=== INPUT RECORDS ===

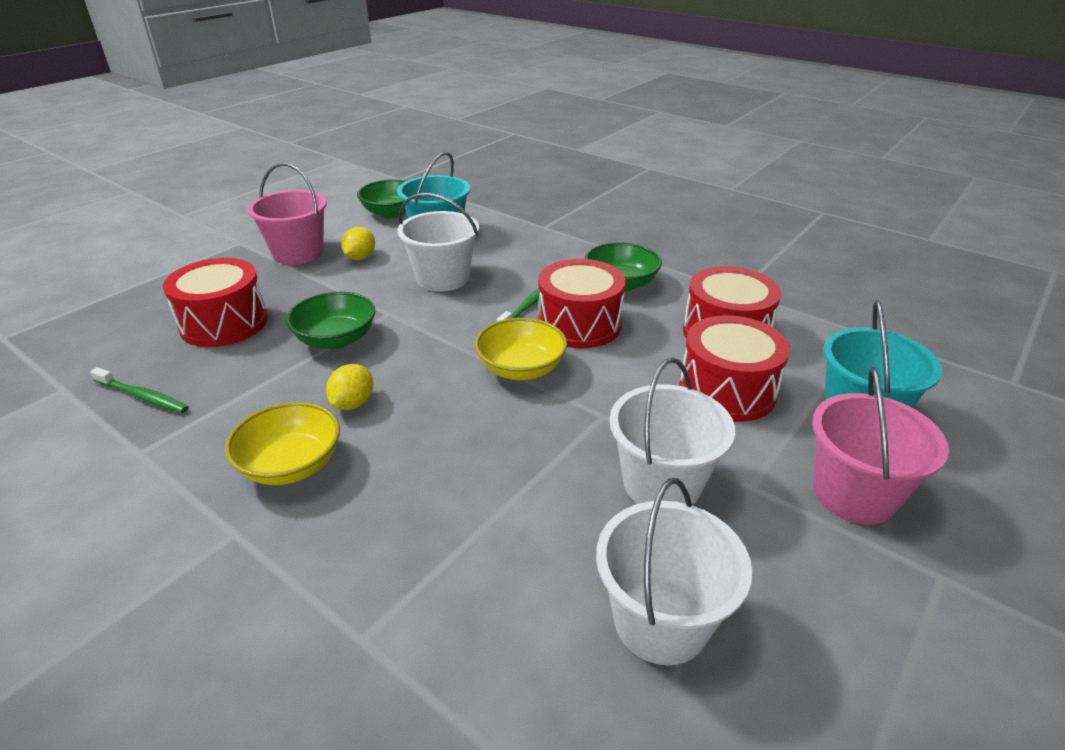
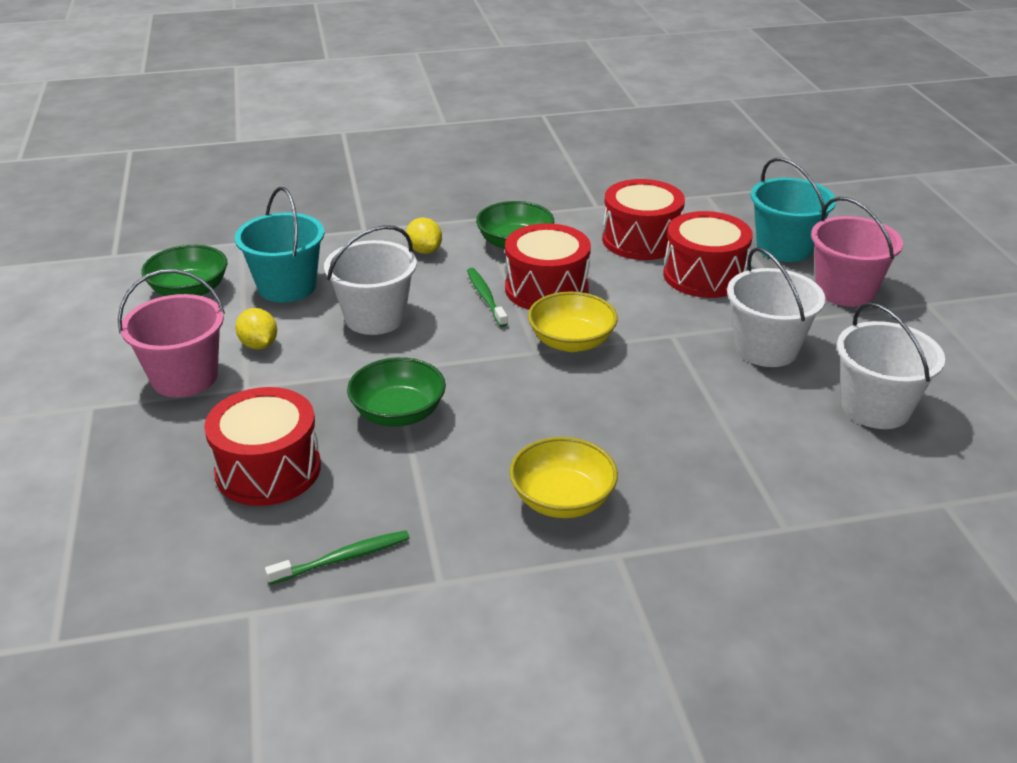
camera: 50 degrees left, 0 degrees up
yellow lemon [326,364,374,410] -> yellow lemon moved to [406,217,442,254]

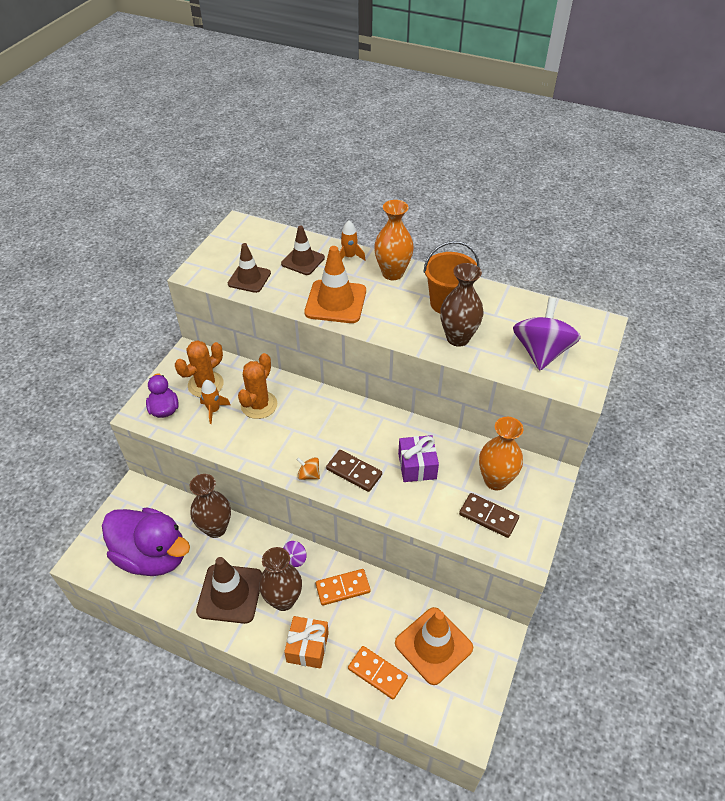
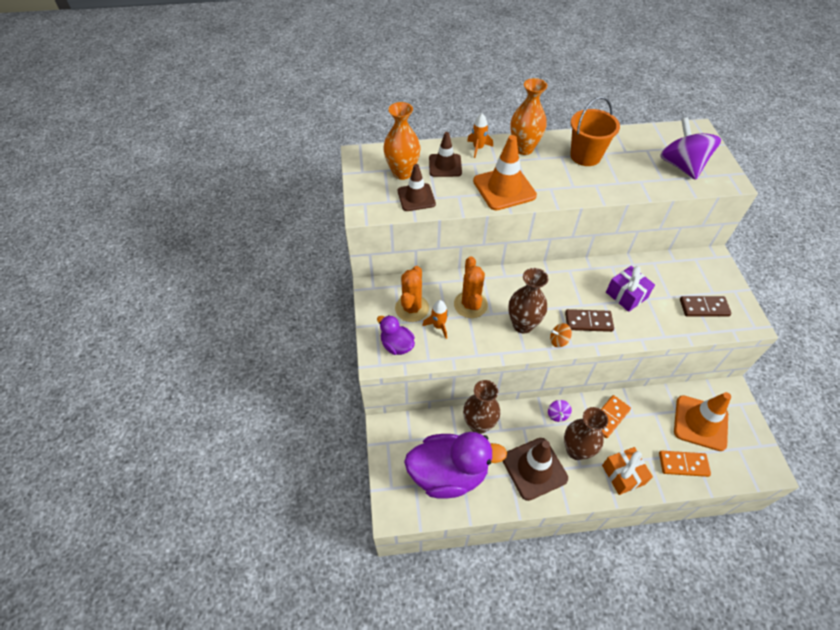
camera: 30 degrees left, 5 degrees up
brown vase [440,263,484,347] -> brown vase moved to [508,268,548,333]
orange vase [479,417,523,490] -> orange vase moved to [383,102,420,180]

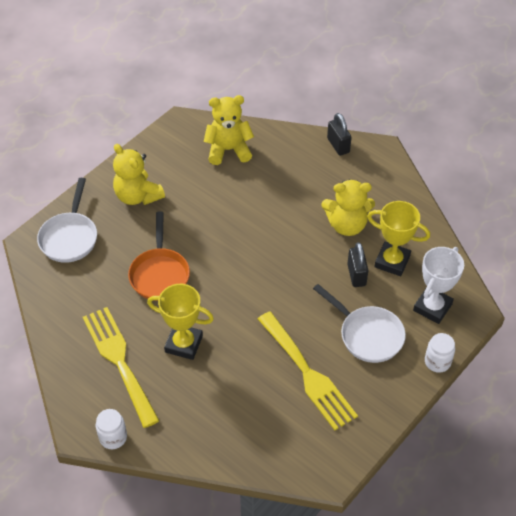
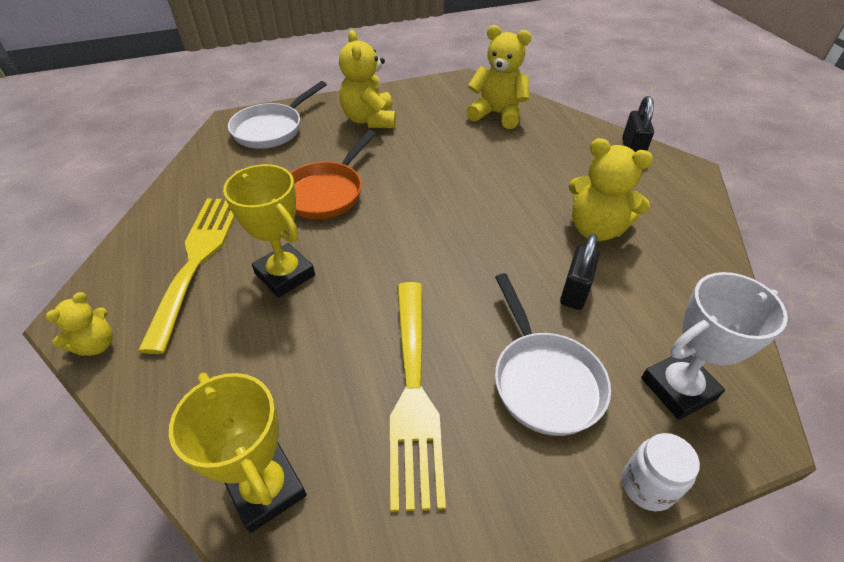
camera: 30 degrees right, 5 degrees down
white jar [96,409,127,449] -> yellow teddy bear [46,292,113,356]
yellow trophy [367,201,430,276] -> yellow trophy moved to [169,373,307,533]

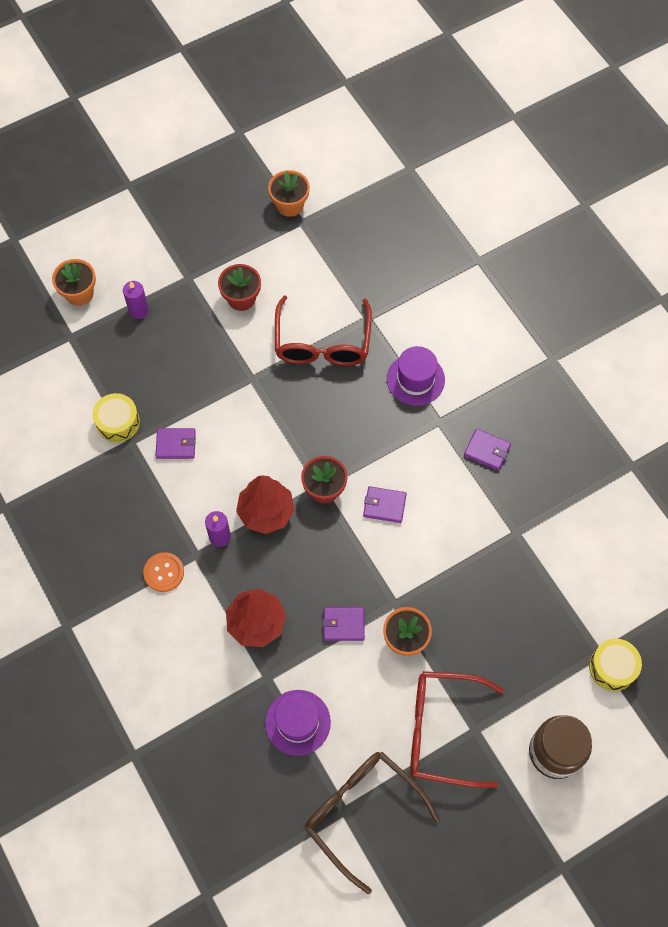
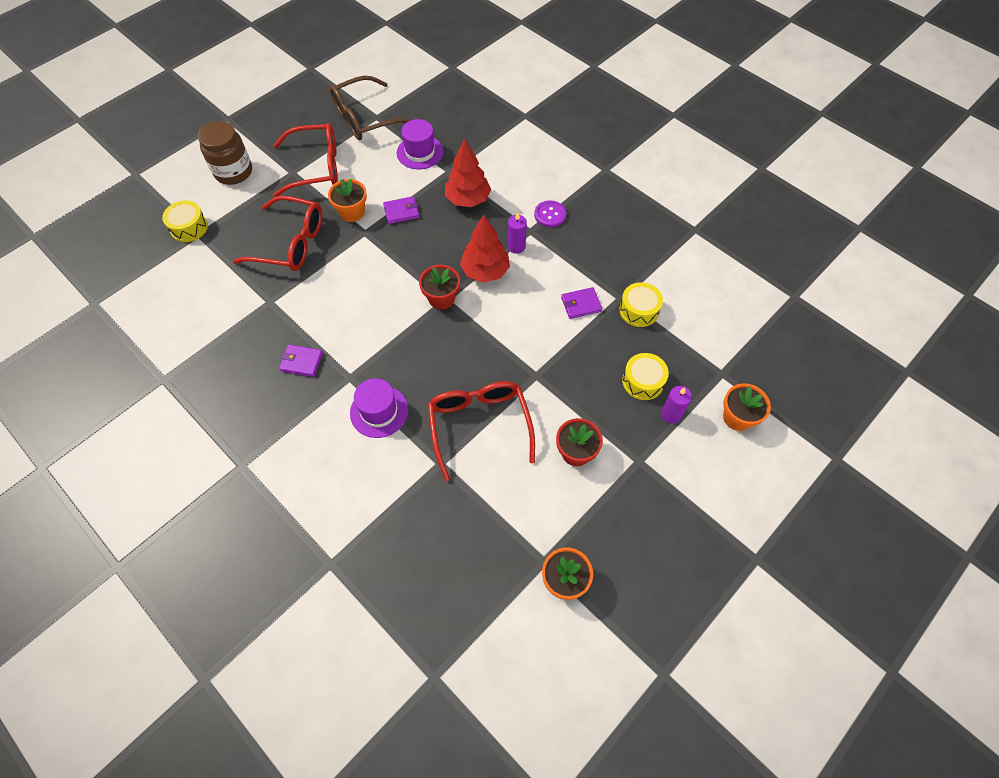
camera: 165 degrees right, 5 degrees down
orange button [143,552,184,592] -> purple button [534,200,566,227]
brown glasses [305,751,440,894] -> brown glasses turned 120 degrees clockwise [330,76,411,140]
purple wallet [363,486,407,523] -> none
none -> red glasses [233,196,322,271]
none -> yellow drum [622,353,669,400]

===

▶ **PROBLEM STATEMENT**:
Drop the images; restate the listing exactly.

▶ **RESULT OF THIS TASK**:
camera: 50 degrees left, 0 degrees up
yellow lemon [326,364,374,410] -> yellow lemon moved to [406,217,442,254]

camera: 30 degrees left, 5 degrees up
brown vase [440,263,484,347] -> brown vase moved to [508,268,548,333]
orange vase [479,417,523,490] -> orange vase moved to [383,102,420,180]

camera: 30 degrees right, 5 degrees down
white jar [96,409,127,449] -> yellow teddy bear [46,292,113,356]
yellow trophy [367,201,430,276] -> yellow trophy moved to [169,373,307,533]

camera: 165 degrees right, 5 degrees down
orange button [143,552,184,592] -> purple button [534,200,566,227]
brown glasses [305,751,440,894] -> brown glasses turned 120 degrees clockwise [330,76,411,140]
purple wallet [363,486,407,523] -> none
none -> red glasses [233,196,322,271]
none -> yellow drum [622,353,669,400]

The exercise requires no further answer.